• [Brief]:
Which lines run from the one with "orange hammer: 5 -> 6" through the end of the data? Retype them exactly, without pictures.

• [The data]:
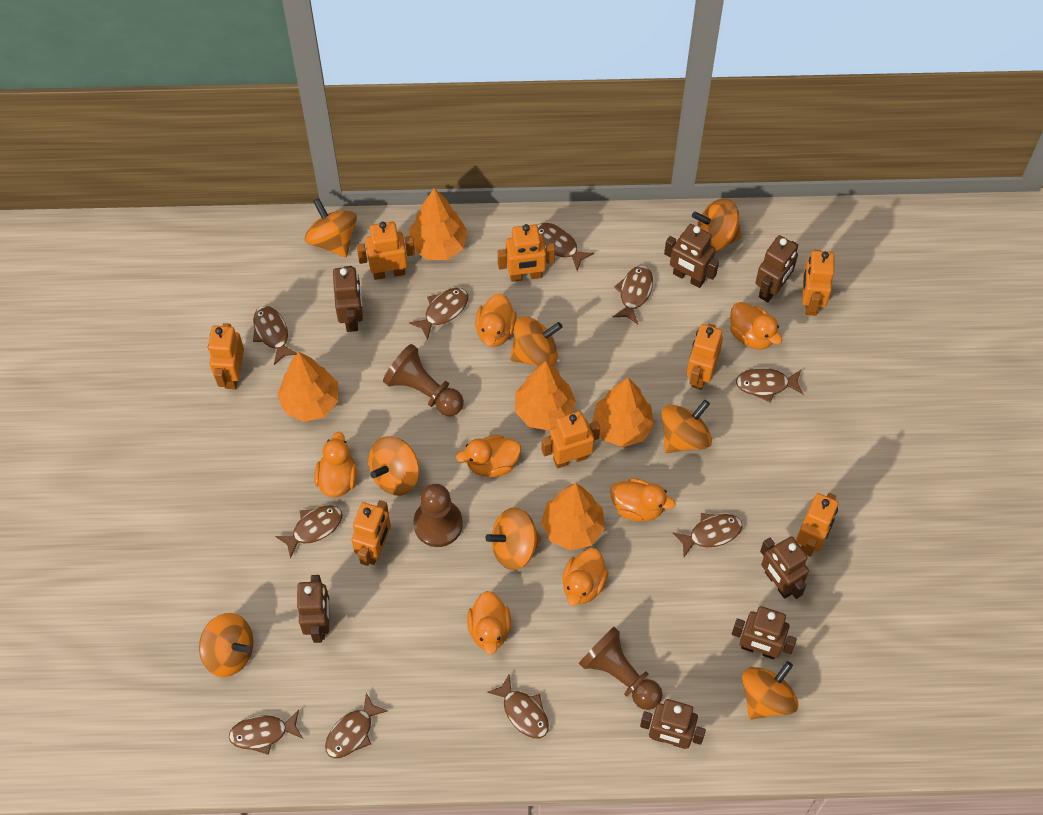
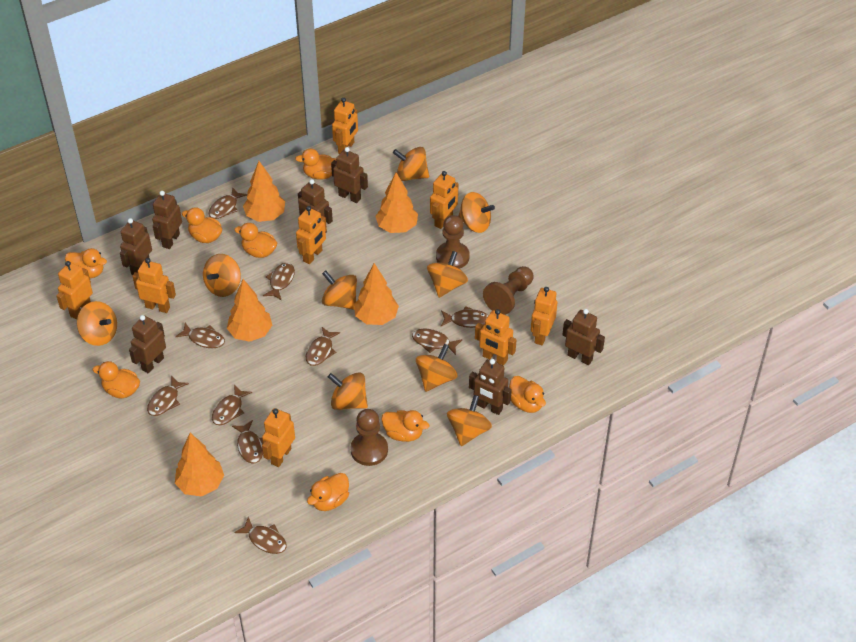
orange duck: 7 -> 8
orange spinning top: 8 -> 9

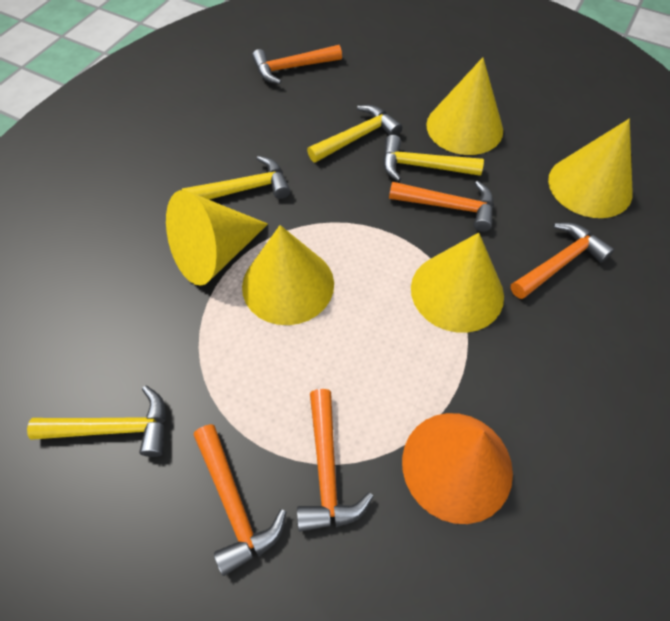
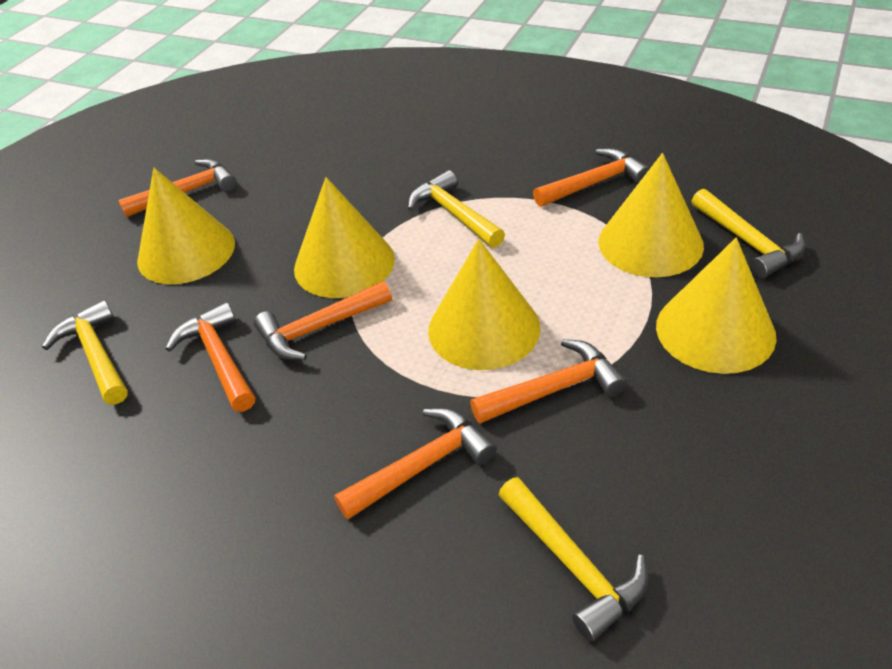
orange cone: 1 -> 0
orange hammer: 5 -> 6

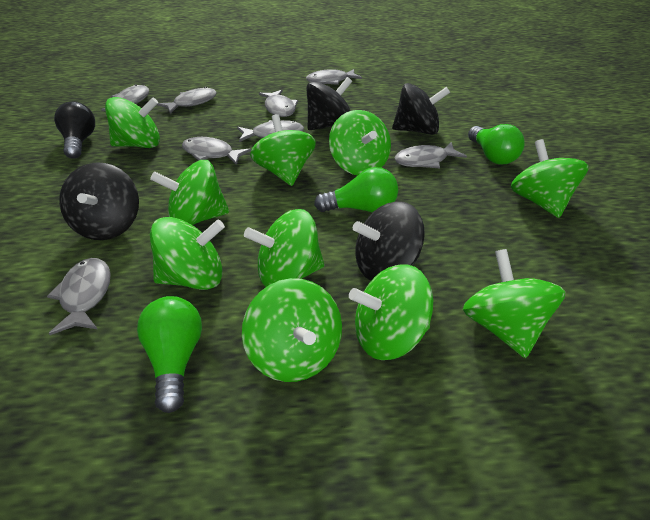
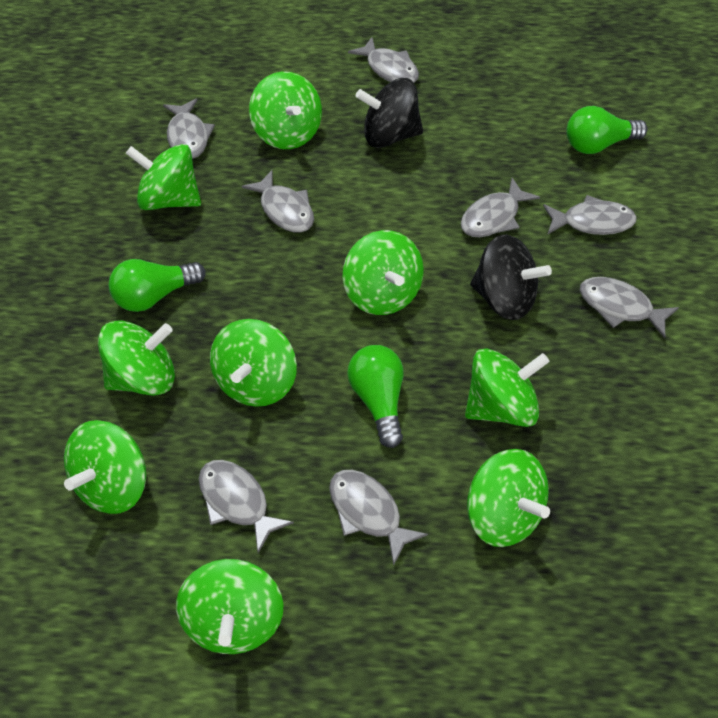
black light bulb: 1 -> 0
black spinning top: 4 -> 2
green spinning top: 10 -> 9

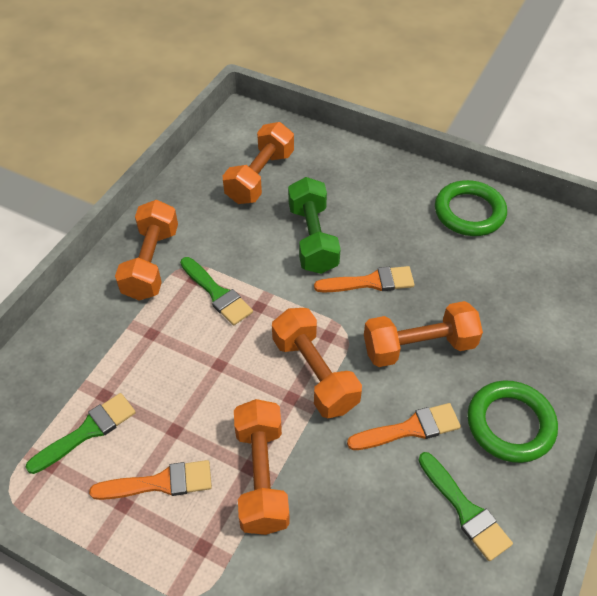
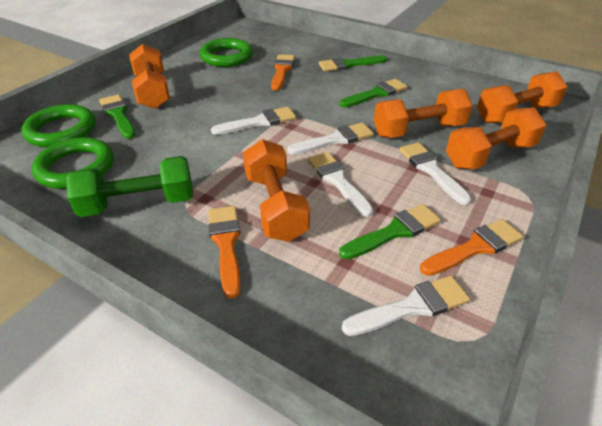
green brush: 3 -> 4
green ring: 2 -> 3
white brush: 0 -> 5

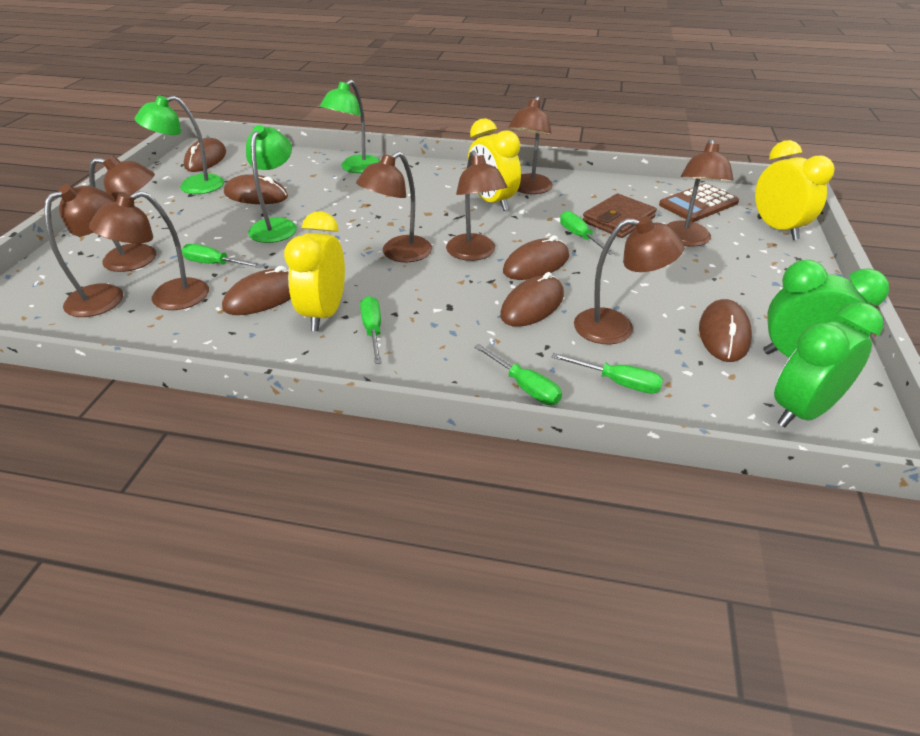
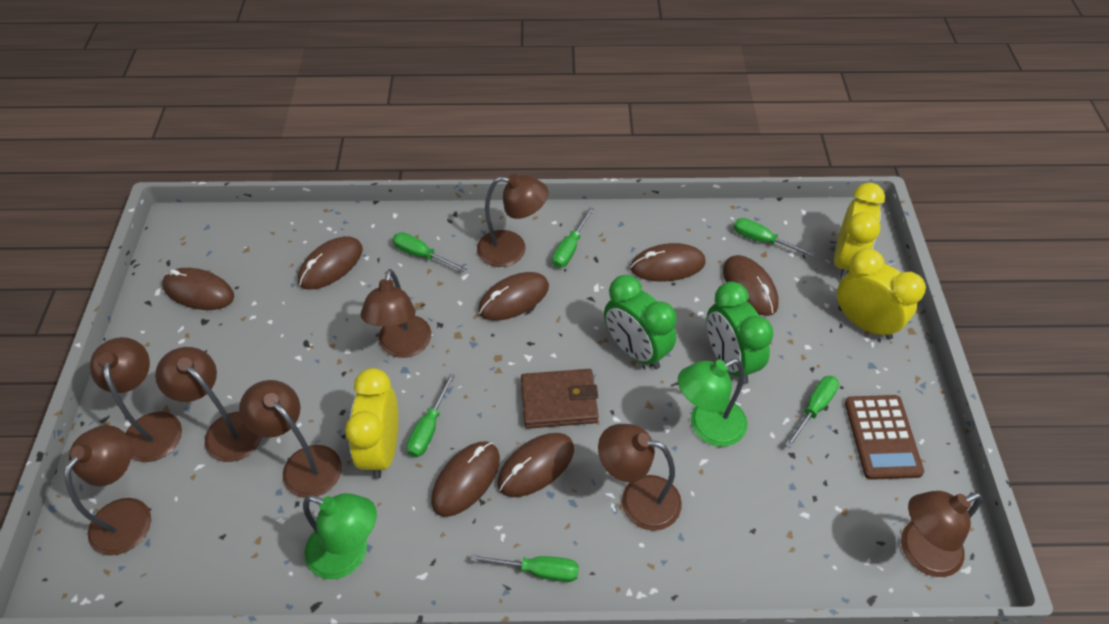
brown mouse: 6 -> 7
green lamp: 3 -> 2
green screwdriver: 5 -> 6

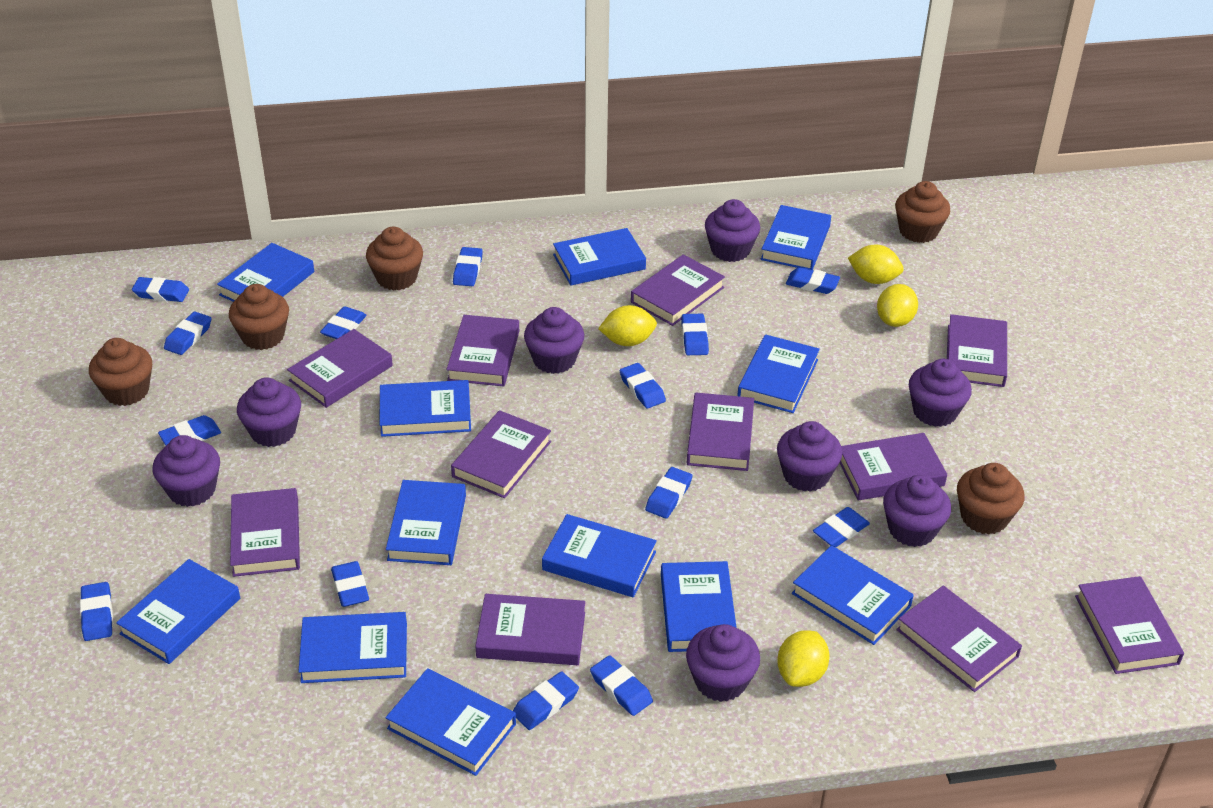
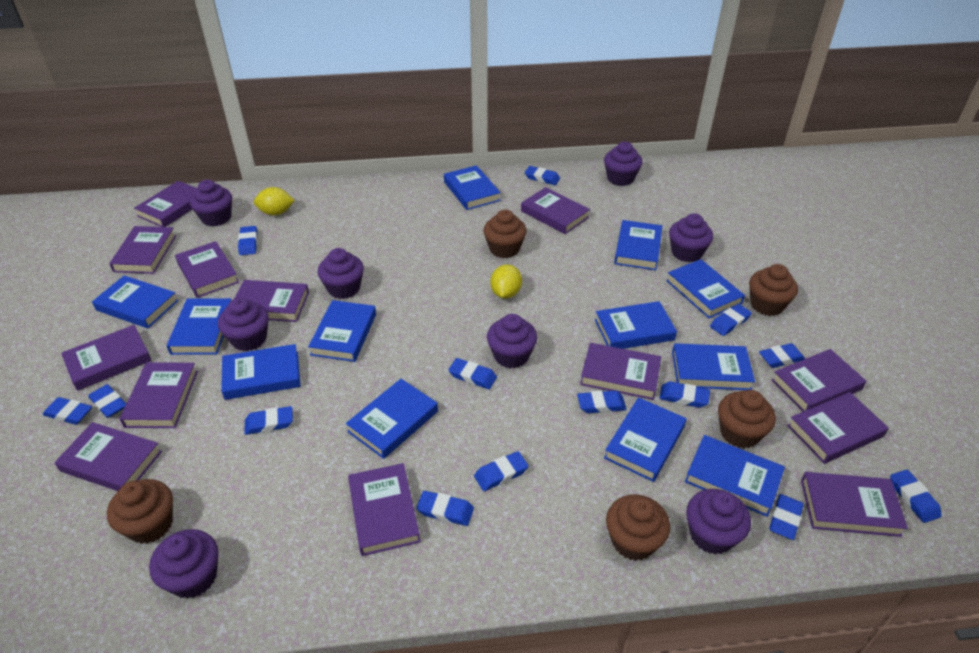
purple book: 11 -> 13
yellow lemon: 4 -> 2

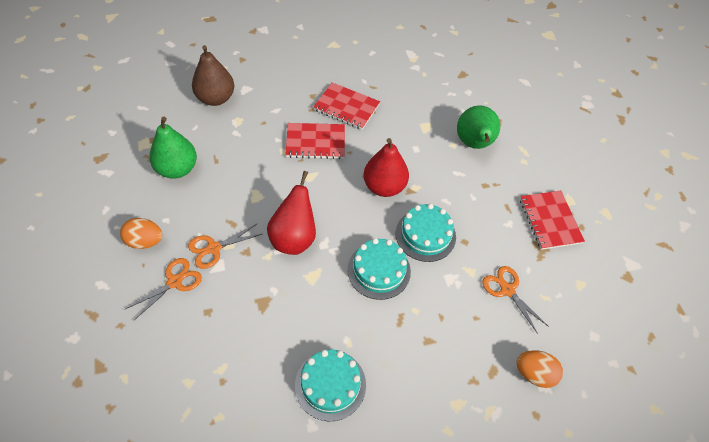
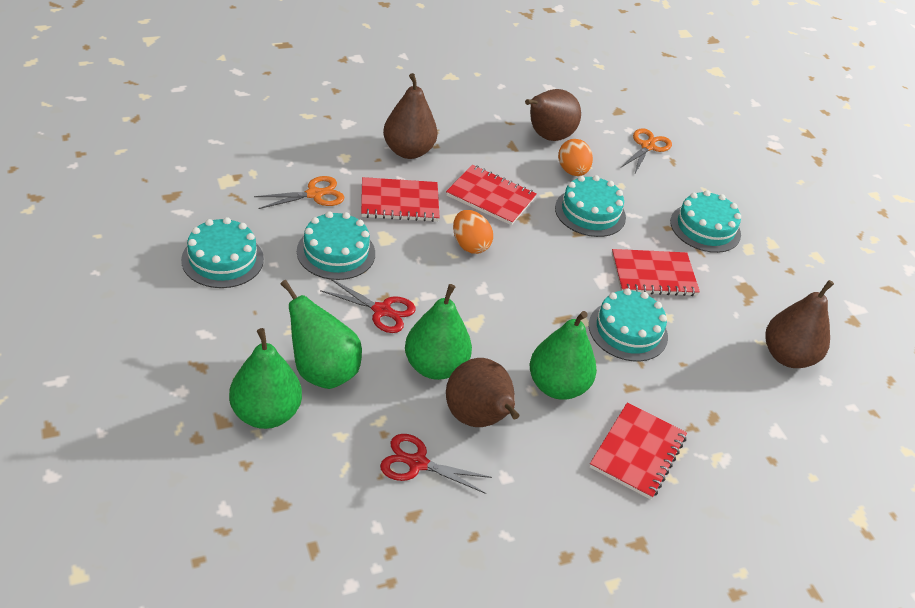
brown pear: 1 -> 4
green pear: 2 -> 4
orange scissors: 3 -> 2
red notebook: 3 -> 4
red pear: 2 -> 0
red scissors: 0 -> 2
turquoise cake: 3 -> 5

• [Written reply]:
orange hammer: 5 -> 6

black light bulb: 1 -> 0
black spinning top: 4 -> 2
green spinning top: 10 -> 9

green brush: 3 -> 4
green ring: 2 -> 3
white brush: 0 -> 5

brown mouse: 6 -> 7
green lamp: 3 -> 2
green screwdriver: 5 -> 6

purple book: 11 -> 13
yellow lemon: 4 -> 2

brown pear: 1 -> 4
green pear: 2 -> 4
orange scissors: 3 -> 2
red notebook: 3 -> 4
red pear: 2 -> 0
red scissors: 0 -> 2
turquoise cake: 3 -> 5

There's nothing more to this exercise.